Task requirements>
Lines from the one containing "(494, 69) = (750, 268): green cupcake -> none" through the end of the data below are to be transcribed exactly; leave out all others.

------ Data shown

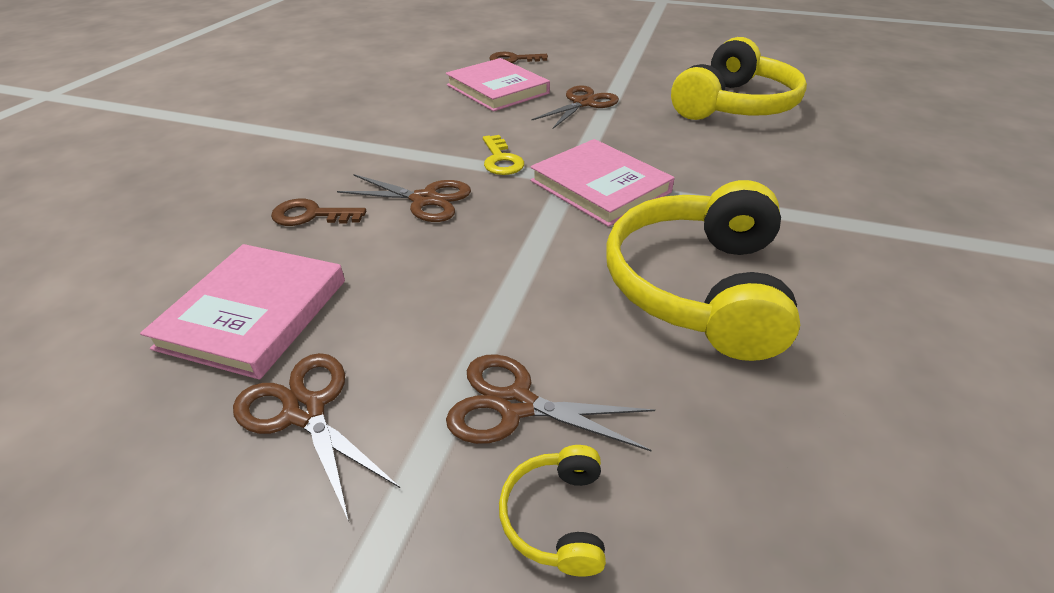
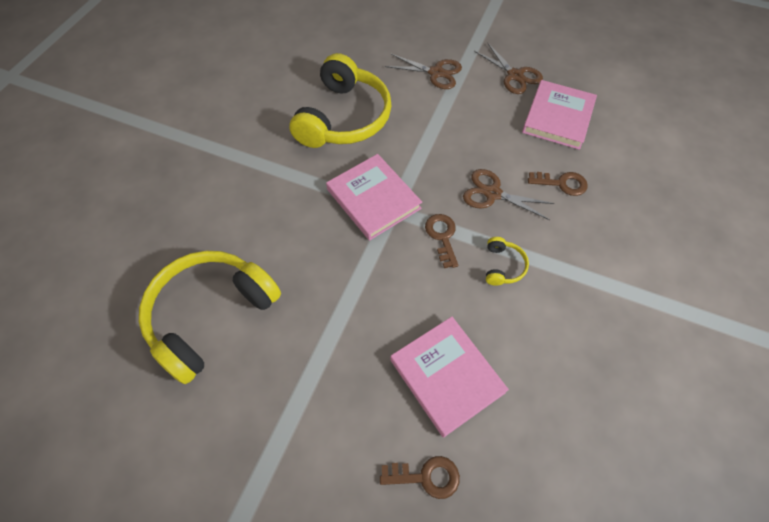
camera: 175 degrees left, 20 degrees up
(501, 160) = (442, 236): yellow key -> brown key
(556, 517) = (424, 43): yellow headphones -> yellow headphones (502, 266)
(583, 103) = (358, 332): brown scissors -> none

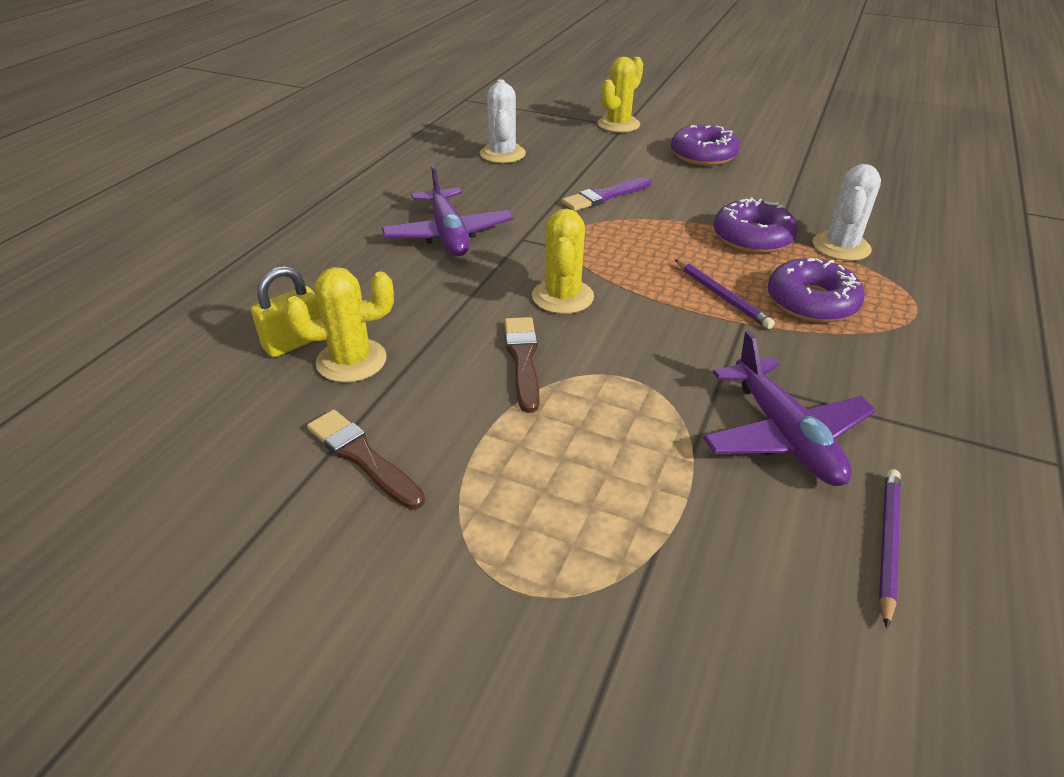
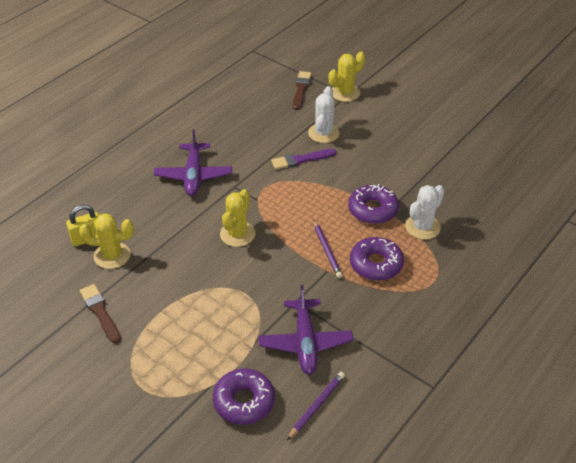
camera: 15 degrees right, 5 degrees up
(502, 154) = (254, 110): white cactus -> white cactus (323, 133)
(523, 359) = (197, 272): brown brush -> brown brush (301, 89)
(703, 155) = (385, 132): purple donut -> purple donut (244, 401)

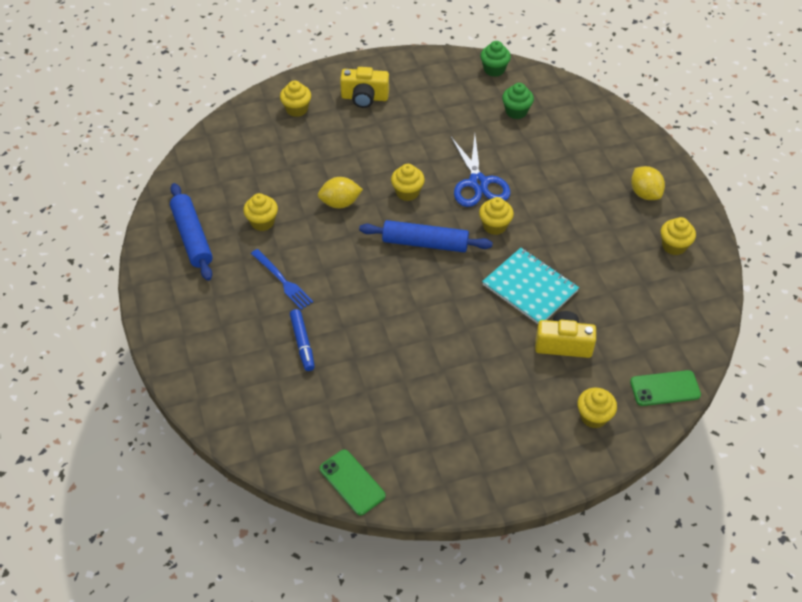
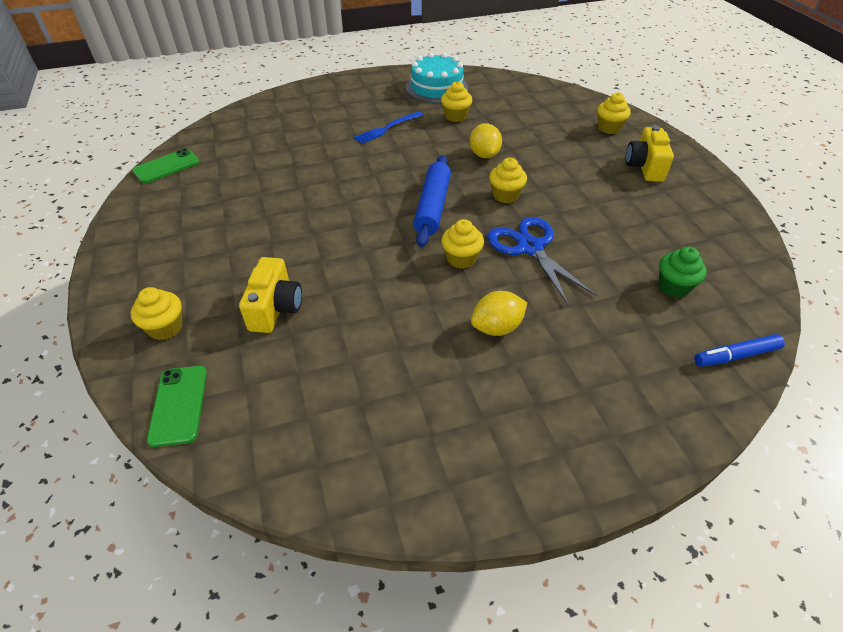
camera: 90 degrees right, 5 degrees down
(192, 237) = (436, 87): blue rolling pin -> turquoise cake
(302, 343) = (316, 140): blue marker -> blue marker (735, 356)
(478, 183) = (530, 247): blue scissors -> blue scissors turned 75 degrees clockwise
(494, 69) = (750, 268): green cupcake -> none
(530, 288) = (364, 284): turquoise notebook -> none
(645, 193) = (542, 424): yellow lemon -> yellow lemon (496, 327)
(674, 246) = (432, 452): yellow cupcake -> none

------------

Exercise response>
(494, 69) = (750, 268): green cupcake -> none
(530, 288) = (364, 284): turquoise notebook -> none
(645, 193) = (542, 424): yellow lemon -> yellow lemon (496, 327)
(674, 246) = (432, 452): yellow cupcake -> none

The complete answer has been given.